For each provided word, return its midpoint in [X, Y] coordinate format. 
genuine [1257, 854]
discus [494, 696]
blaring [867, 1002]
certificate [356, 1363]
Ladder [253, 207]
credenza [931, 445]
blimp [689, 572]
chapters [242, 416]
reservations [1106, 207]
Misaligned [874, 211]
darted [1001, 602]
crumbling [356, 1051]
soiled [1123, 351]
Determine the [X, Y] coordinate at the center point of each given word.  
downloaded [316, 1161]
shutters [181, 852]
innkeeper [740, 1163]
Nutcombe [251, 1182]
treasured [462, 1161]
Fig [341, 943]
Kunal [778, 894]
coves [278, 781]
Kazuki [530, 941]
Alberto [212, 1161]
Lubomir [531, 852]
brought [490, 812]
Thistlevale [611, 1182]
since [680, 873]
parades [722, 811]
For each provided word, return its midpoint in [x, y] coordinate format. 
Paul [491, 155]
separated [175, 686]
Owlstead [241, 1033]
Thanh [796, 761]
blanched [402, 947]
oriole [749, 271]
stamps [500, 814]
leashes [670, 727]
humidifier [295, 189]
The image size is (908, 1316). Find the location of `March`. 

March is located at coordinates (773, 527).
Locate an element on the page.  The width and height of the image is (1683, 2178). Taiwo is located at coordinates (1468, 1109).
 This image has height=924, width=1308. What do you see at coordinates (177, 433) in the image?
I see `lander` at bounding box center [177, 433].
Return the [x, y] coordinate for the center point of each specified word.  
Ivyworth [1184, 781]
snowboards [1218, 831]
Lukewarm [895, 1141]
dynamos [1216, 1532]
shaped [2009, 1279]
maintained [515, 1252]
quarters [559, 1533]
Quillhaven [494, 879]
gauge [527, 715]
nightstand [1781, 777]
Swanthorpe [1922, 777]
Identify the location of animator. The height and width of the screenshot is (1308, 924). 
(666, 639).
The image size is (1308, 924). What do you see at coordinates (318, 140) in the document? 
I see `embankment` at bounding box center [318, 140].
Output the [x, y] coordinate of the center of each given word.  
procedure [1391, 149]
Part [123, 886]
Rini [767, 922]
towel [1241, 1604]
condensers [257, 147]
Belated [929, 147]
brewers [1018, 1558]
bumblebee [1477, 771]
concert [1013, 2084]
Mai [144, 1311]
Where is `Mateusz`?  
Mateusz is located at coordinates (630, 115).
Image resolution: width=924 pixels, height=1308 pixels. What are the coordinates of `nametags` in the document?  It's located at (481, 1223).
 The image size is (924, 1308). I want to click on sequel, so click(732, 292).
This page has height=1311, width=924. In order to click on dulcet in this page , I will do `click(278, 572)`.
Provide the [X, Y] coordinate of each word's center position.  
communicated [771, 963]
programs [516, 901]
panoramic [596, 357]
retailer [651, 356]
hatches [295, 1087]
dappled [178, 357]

**Short exercise:** Change "document" to "screenshot" in the listing lines from the line with "Image resolution: width=924" through the end of the listing, and write those lines out again with nothing else altered.

**Written reply:**
Image resolution: width=924 pixels, height=1308 pixels. What are the coordinates of `nametags` in the screenshot?  It's located at (481, 1223).
 The image size is (924, 1308). I want to click on sequel, so click(732, 292).
This page has height=1311, width=924. In order to click on dulcet in this page , I will do `click(278, 572)`.
Provide the [X, Y] coordinate of each word's center position.  
communicated [771, 963]
programs [516, 901]
panoramic [596, 357]
retailer [651, 356]
hatches [295, 1087]
dappled [178, 357]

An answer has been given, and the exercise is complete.